● Assigned task
Please set down, word for word, each line from the one containing "(437, 175) = (441, 187): none -> pink donut" through the final line of the records below, both included, and nothing else.

● Data provided
===============

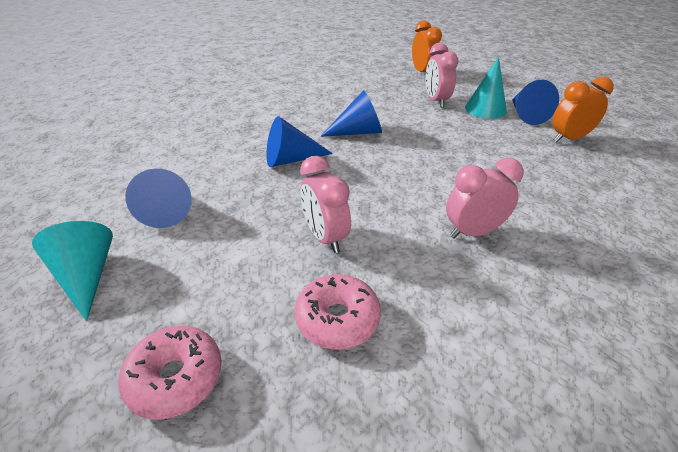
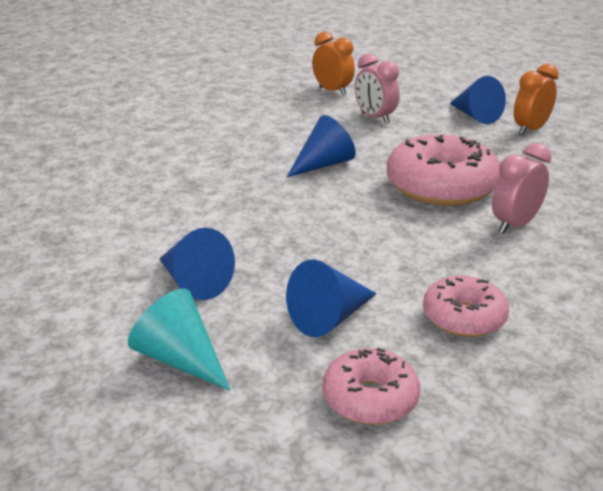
camera: 25 degrees left, 10 degrees down
(291, 159) = (279, 205): blue cone -> blue cone (330, 318)
(325, 237) = (389, 262): pink clock -> none
(437, 175) = (441, 187): none -> pink donut
(485, 109) = (432, 117): turquoise cone -> none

===============

● Response to the exercise
(437, 175) = (441, 187): none -> pink donut
(485, 109) = (432, 117): turquoise cone -> none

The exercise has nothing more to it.